** RECORDS PROVIDED **
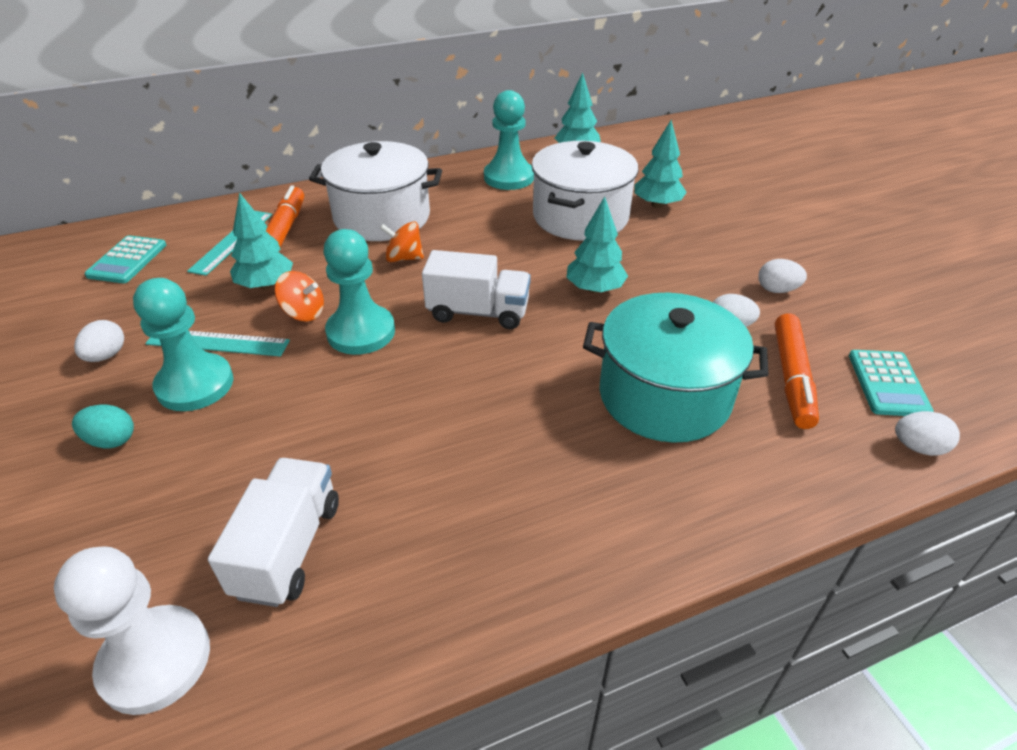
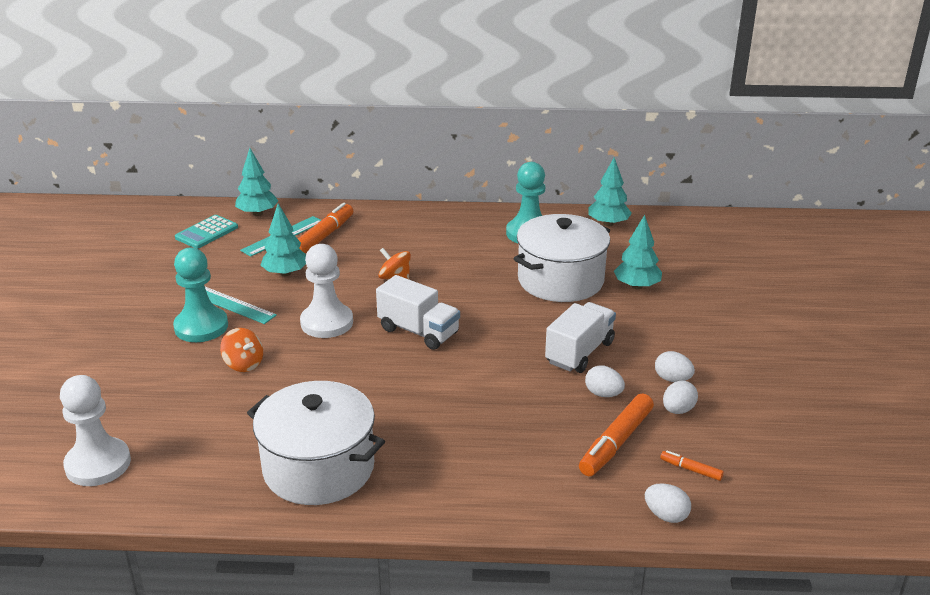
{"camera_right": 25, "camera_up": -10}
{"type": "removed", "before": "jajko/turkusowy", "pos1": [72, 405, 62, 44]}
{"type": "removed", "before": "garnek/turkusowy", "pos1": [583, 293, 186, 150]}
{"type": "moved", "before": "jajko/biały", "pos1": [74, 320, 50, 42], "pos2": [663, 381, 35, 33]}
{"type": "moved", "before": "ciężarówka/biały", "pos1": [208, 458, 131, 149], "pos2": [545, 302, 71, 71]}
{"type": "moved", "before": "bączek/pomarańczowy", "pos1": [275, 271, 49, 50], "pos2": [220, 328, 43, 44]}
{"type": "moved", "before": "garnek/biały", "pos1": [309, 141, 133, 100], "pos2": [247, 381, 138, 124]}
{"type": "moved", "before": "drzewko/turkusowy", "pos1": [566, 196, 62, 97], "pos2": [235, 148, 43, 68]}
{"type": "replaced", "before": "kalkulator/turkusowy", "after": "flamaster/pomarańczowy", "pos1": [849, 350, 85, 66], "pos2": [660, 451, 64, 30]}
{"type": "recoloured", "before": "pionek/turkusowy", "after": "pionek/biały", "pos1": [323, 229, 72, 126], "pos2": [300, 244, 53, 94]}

** WHAT IS NEEDED **
Every line above in which the word "type" occurs is to be copied.

** TASK OUTPUT **
{"type": "removed", "before": "jajko/turkusowy", "pos1": [72, 405, 62, 44]}
{"type": "removed", "before": "garnek/turkusowy", "pos1": [583, 293, 186, 150]}
{"type": "moved", "before": "jajko/biały", "pos1": [74, 320, 50, 42], "pos2": [663, 381, 35, 33]}
{"type": "moved", "before": "ciężarówka/biały", "pos1": [208, 458, 131, 149], "pos2": [545, 302, 71, 71]}
{"type": "moved", "before": "bączek/pomarańczowy", "pos1": [275, 271, 49, 50], "pos2": [220, 328, 43, 44]}
{"type": "moved", "before": "garnek/biały", "pos1": [309, 141, 133, 100], "pos2": [247, 381, 138, 124]}
{"type": "moved", "before": "drzewko/turkusowy", "pos1": [566, 196, 62, 97], "pos2": [235, 148, 43, 68]}
{"type": "replaced", "before": "kalkulator/turkusowy", "after": "flamaster/pomarańczowy", "pos1": [849, 350, 85, 66], "pos2": [660, 451, 64, 30]}
{"type": "recoloured", "before": "pionek/turkusowy", "after": "pionek/biały", "pos1": [323, 229, 72, 126], "pos2": [300, 244, 53, 94]}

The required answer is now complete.